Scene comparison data
%%

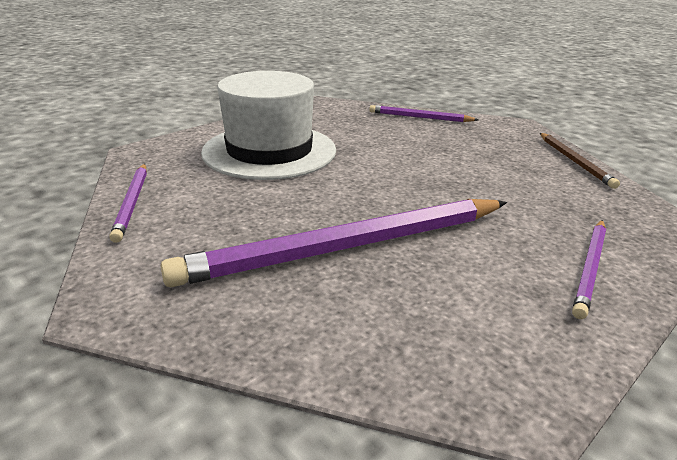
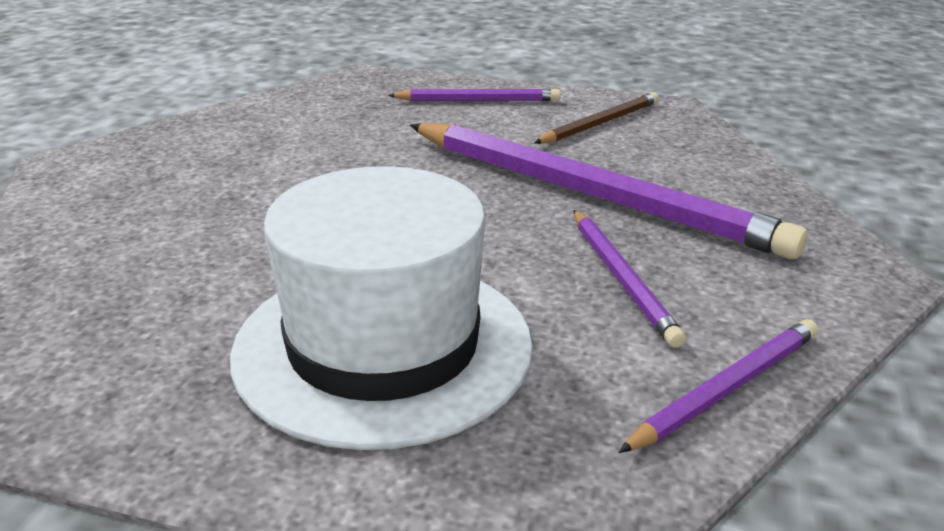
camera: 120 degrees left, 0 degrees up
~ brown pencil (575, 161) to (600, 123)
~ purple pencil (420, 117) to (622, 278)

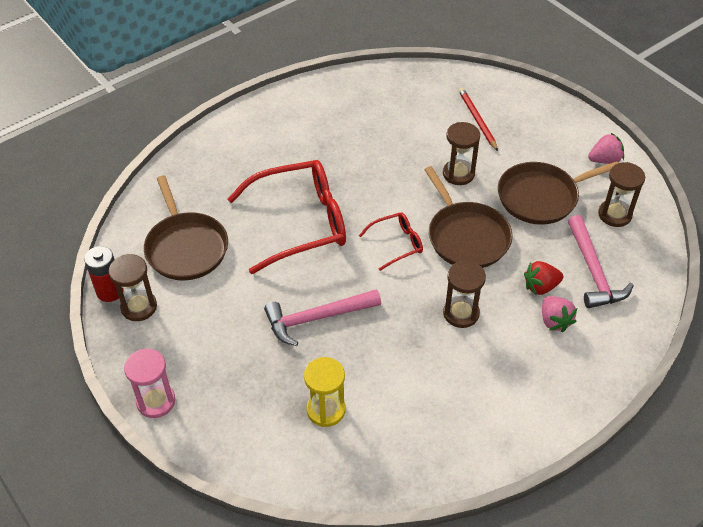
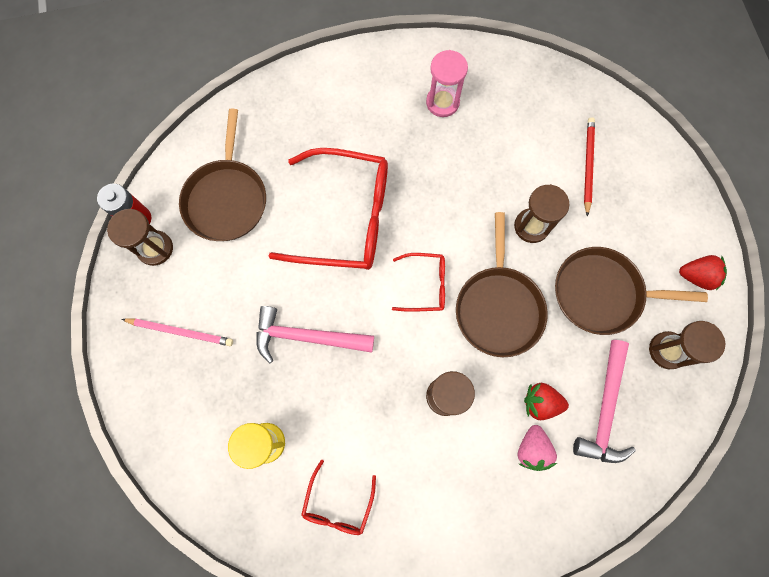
camera: 25 degrees right, 25 degrees up
+ pink pencil (180, 331)
+ red glasses (338, 504)
~ pink hourglass (156, 401) to (442, 102)
~ pink strawberry (604, 160) to red strawberry (696, 276)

%%

Transcribe each entry above character for character, omitting pictures.

- **Expected answer**:
camera: 120 degrees left, 0 degrees up
~ brown pencil (575, 161) to (600, 123)
~ purple pencil (420, 117) to (622, 278)

camera: 25 degrees right, 25 degrees up
+ pink pencil (180, 331)
+ red glasses (338, 504)
~ pink hourglass (156, 401) to (442, 102)
~ pink strawberry (604, 160) to red strawberry (696, 276)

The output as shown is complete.